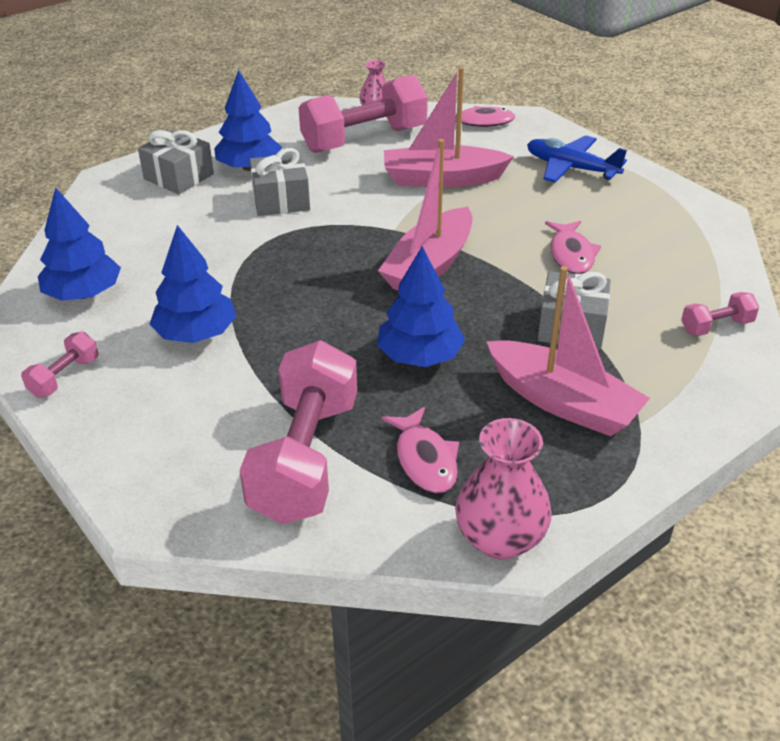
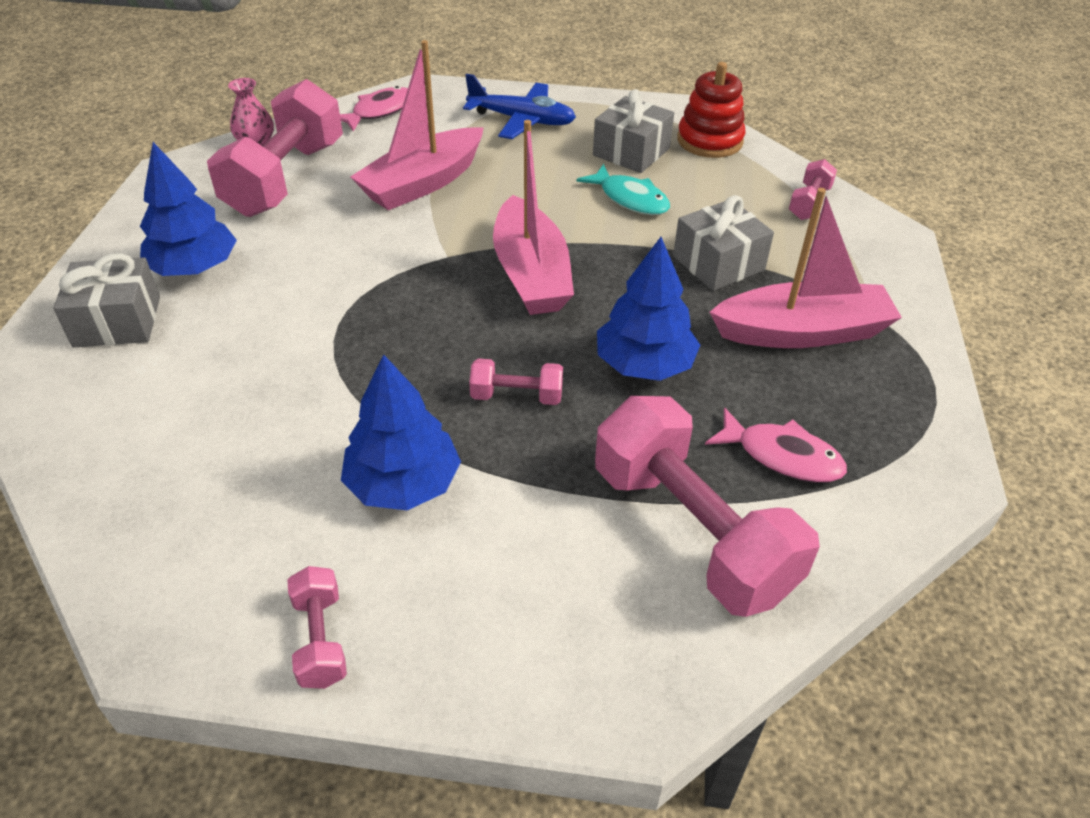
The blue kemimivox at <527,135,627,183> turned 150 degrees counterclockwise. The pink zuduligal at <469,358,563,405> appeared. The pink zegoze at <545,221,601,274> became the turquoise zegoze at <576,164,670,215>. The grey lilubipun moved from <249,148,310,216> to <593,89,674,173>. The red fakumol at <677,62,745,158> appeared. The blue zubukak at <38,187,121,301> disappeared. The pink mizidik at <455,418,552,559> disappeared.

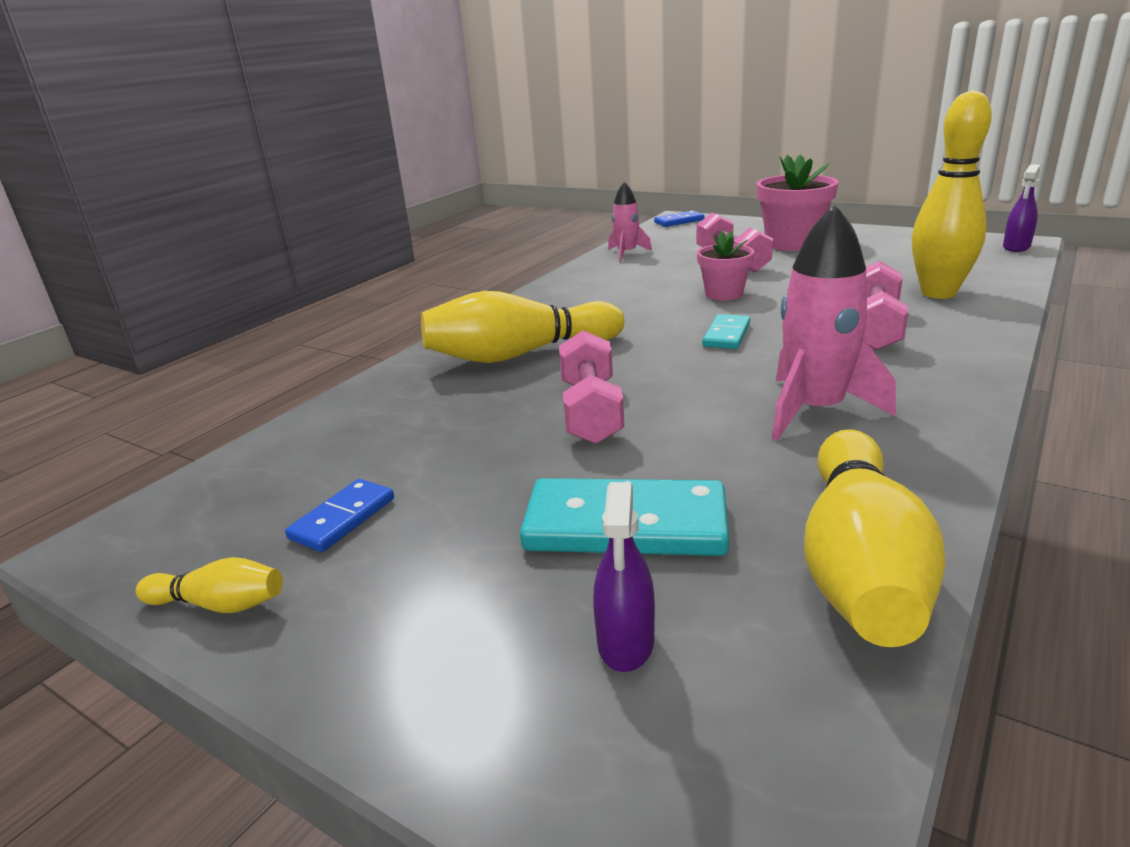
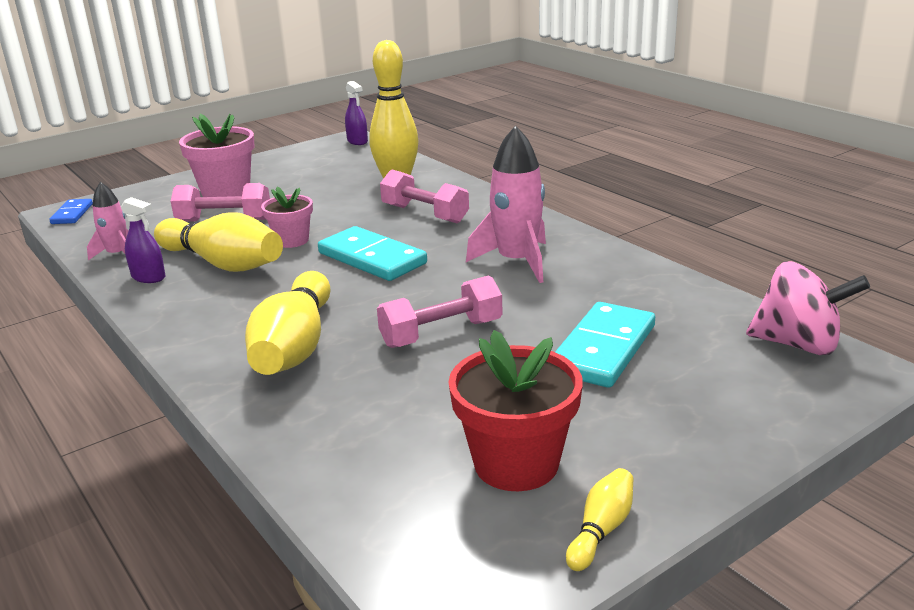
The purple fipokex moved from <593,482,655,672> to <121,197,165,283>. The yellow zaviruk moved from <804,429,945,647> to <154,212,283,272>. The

==

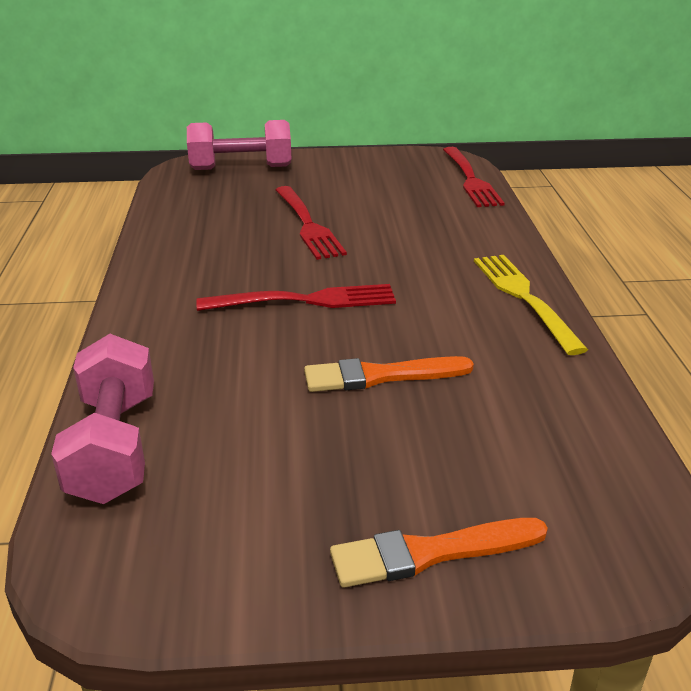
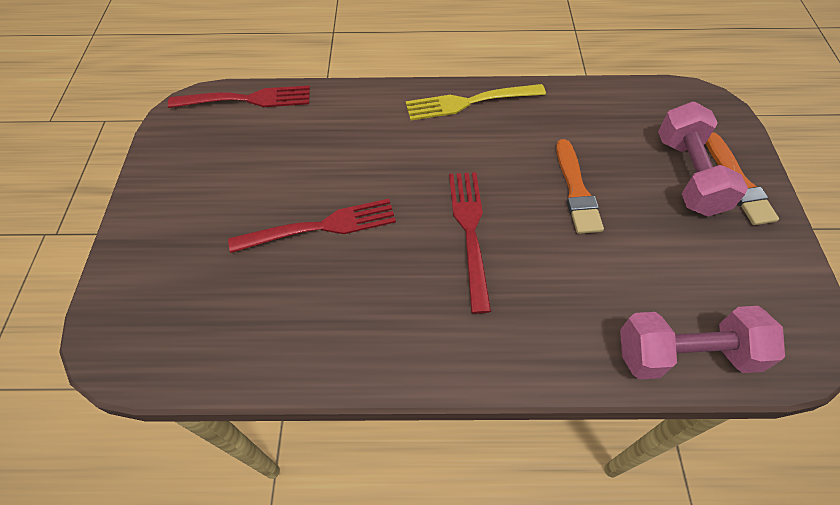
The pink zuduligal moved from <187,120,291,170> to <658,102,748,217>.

# [THE PROBLEM]
Copy exactly the material above from the line with "The blue kemimivox" to the line with "The purple fipokex", ends included, and nothing else. Leave out any picture.

# [RESPONSE]
The blue kemimivox at <527,135,627,183> turned 150 degrees counterclockwise. The pink zuduligal at <469,358,563,405> appeared. The pink zegoze at <545,221,601,274> became the turquoise zegoze at <576,164,670,215>. The grey lilubipun moved from <249,148,310,216> to <593,89,674,173>. The red fakumol at <677,62,745,158> appeared. The blue zubukak at <38,187,121,301> disappeared. The pink mizidik at <455,418,552,559> disappeared.

The purple fipokex moved from <593,482,655,672> to <121,197,165,283>. The yellow zaviruk moved from <804,429,945,647> to <154,212,283,272>. The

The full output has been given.